§ PROBLEM REQUIREMENTS:
Each line below from the line with "(553, 658) = (521, 288): green" to the line with "(401, 424) = (571, 427): none" must be copied exactly, including those two, and no picture may appear in the copy.

□ □ □

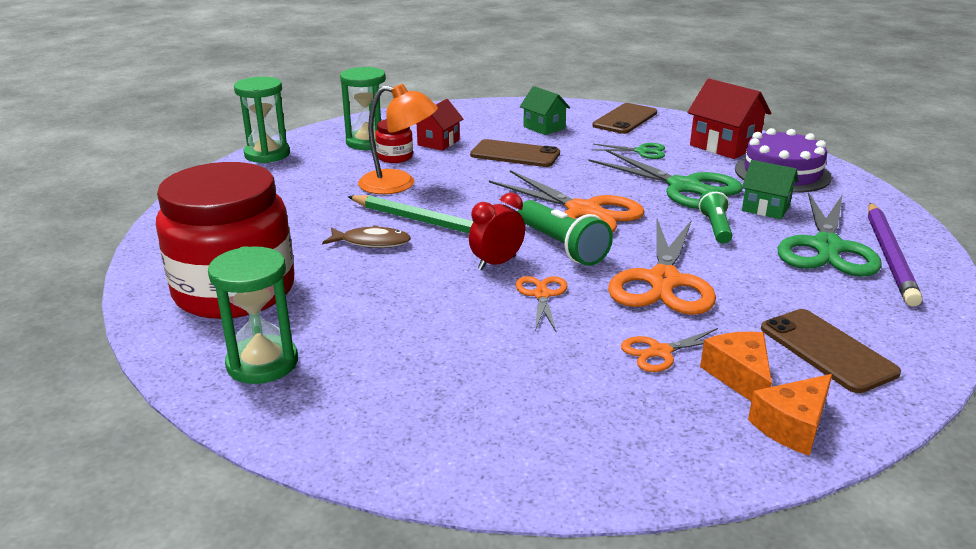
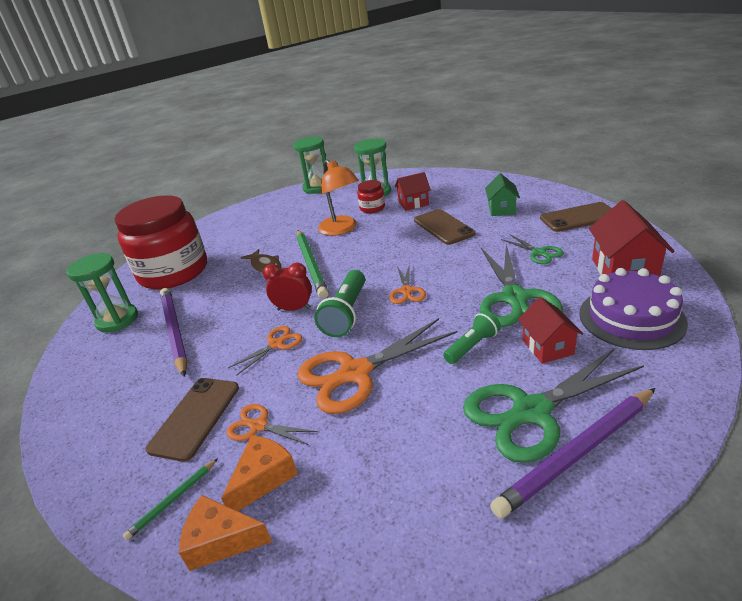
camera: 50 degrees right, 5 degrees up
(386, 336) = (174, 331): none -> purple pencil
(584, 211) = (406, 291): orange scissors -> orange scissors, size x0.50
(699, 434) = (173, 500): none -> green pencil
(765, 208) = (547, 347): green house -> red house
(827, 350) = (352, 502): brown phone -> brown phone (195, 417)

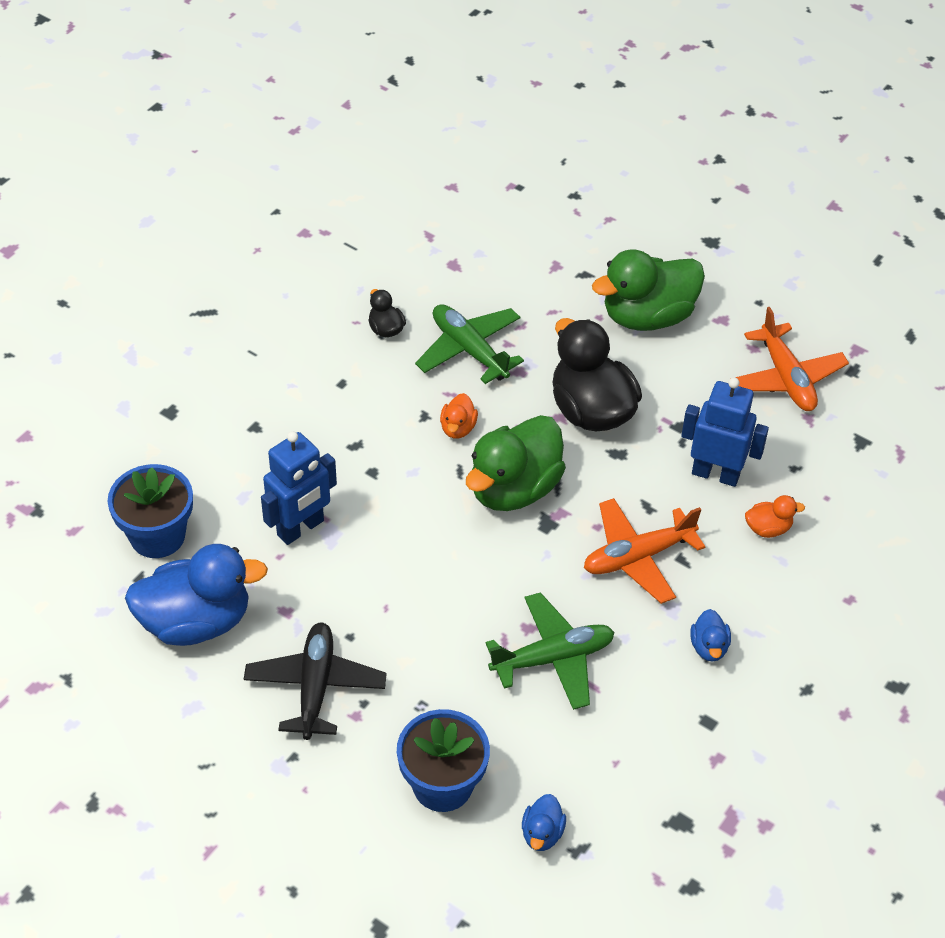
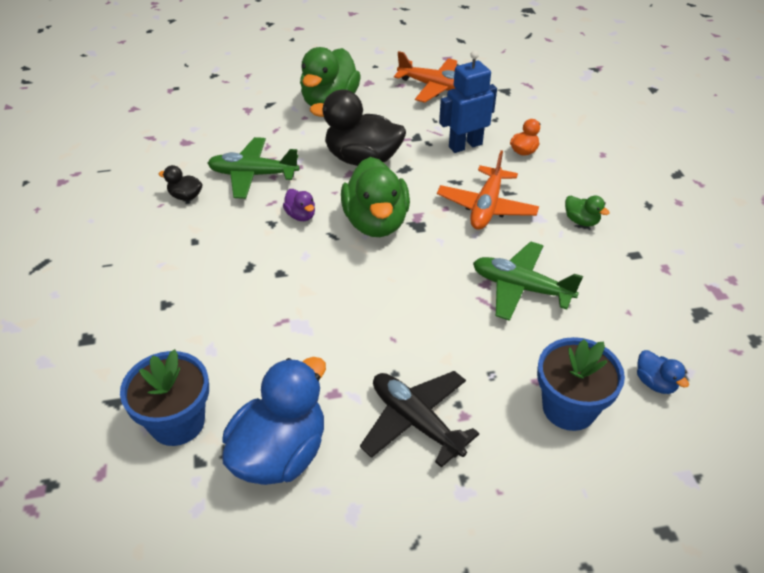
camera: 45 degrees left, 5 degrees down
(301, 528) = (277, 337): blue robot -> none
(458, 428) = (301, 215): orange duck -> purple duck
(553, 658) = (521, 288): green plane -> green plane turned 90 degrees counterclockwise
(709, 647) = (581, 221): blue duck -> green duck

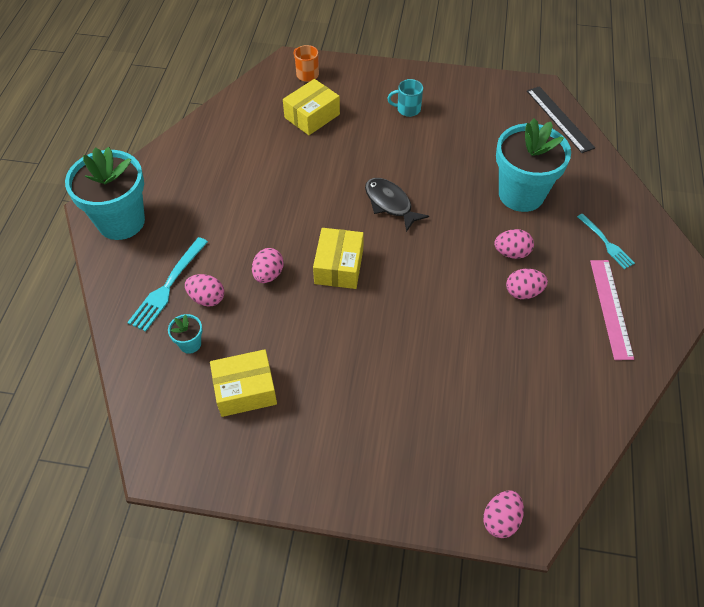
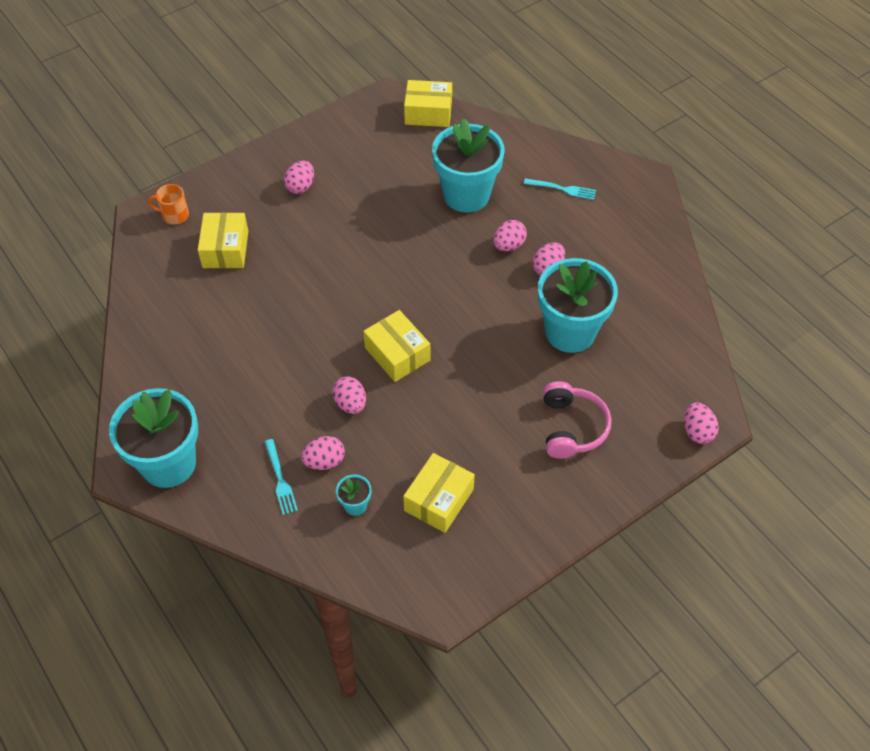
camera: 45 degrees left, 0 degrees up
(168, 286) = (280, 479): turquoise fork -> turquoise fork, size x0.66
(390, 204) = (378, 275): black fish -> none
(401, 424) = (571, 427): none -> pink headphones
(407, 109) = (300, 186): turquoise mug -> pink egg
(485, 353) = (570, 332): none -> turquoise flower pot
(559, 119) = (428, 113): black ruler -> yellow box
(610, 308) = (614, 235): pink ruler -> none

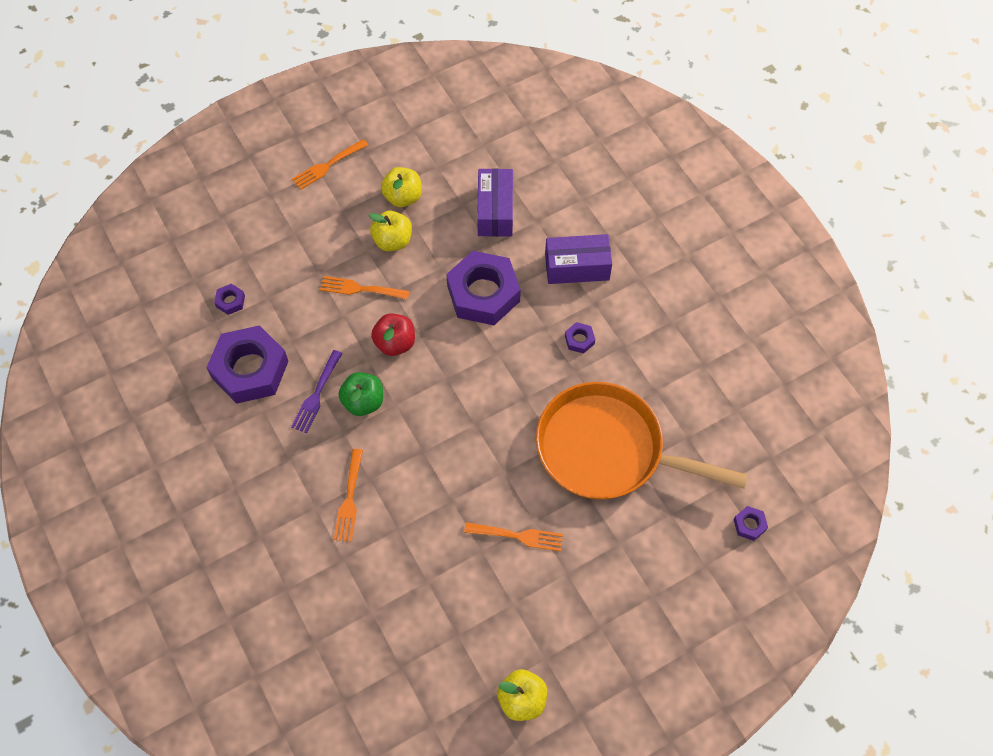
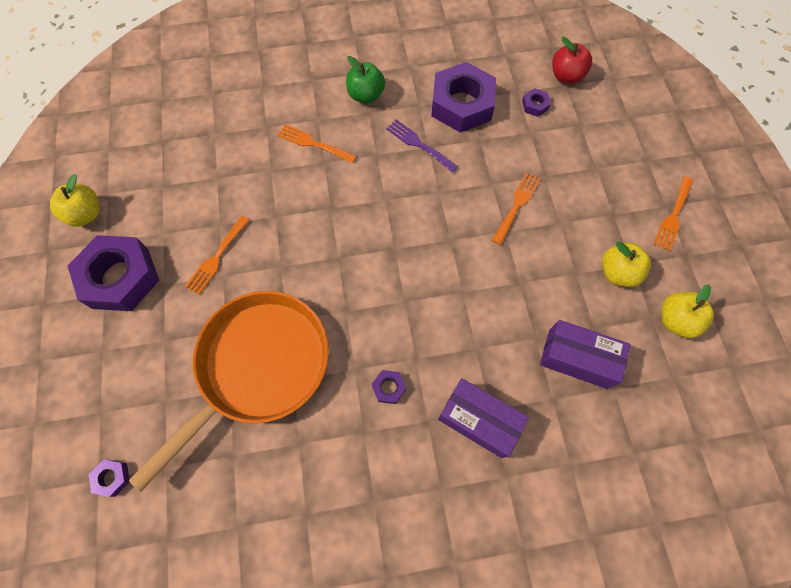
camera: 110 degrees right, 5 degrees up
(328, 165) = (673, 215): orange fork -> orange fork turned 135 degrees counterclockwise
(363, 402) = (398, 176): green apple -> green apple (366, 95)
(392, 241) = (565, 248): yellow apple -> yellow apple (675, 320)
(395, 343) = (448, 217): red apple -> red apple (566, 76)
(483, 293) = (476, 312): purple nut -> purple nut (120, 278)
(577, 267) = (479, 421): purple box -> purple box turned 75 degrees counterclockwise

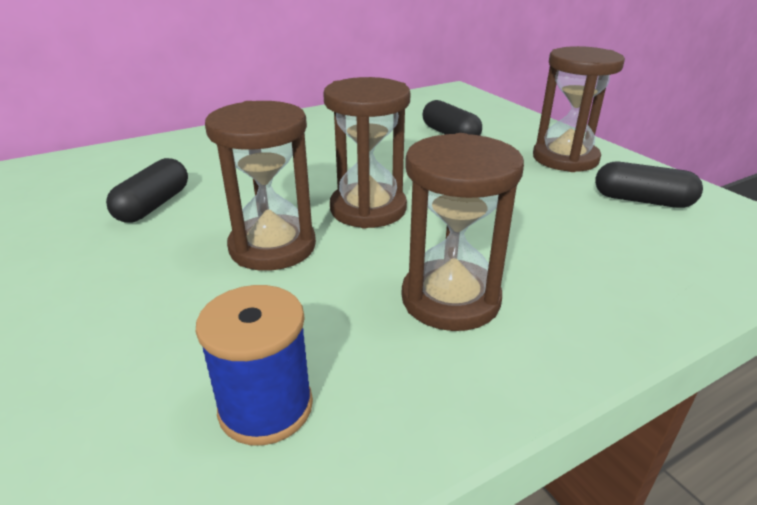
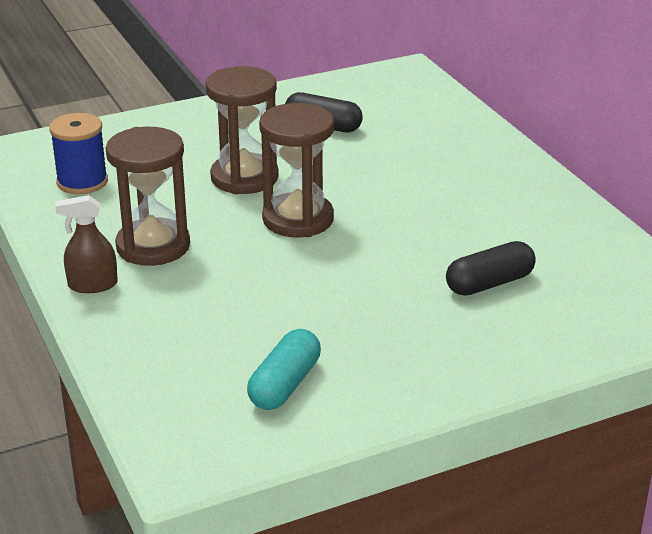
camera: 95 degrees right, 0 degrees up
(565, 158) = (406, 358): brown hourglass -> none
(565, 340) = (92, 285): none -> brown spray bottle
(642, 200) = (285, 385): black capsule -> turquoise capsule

□ □ □

§ ANSWER SECTION:
(553, 658) = (521, 288): green plane -> green plane turned 90 degrees counterclockwise
(709, 647) = (581, 221): blue duck -> green duck

camera: 45 degrees left, 0 degrees up
(168, 286) = (280, 479): turquoise fork -> turquoise fork, size x0.66
(390, 204) = (378, 275): black fish -> none
(401, 424) = (571, 427): none -> pink headphones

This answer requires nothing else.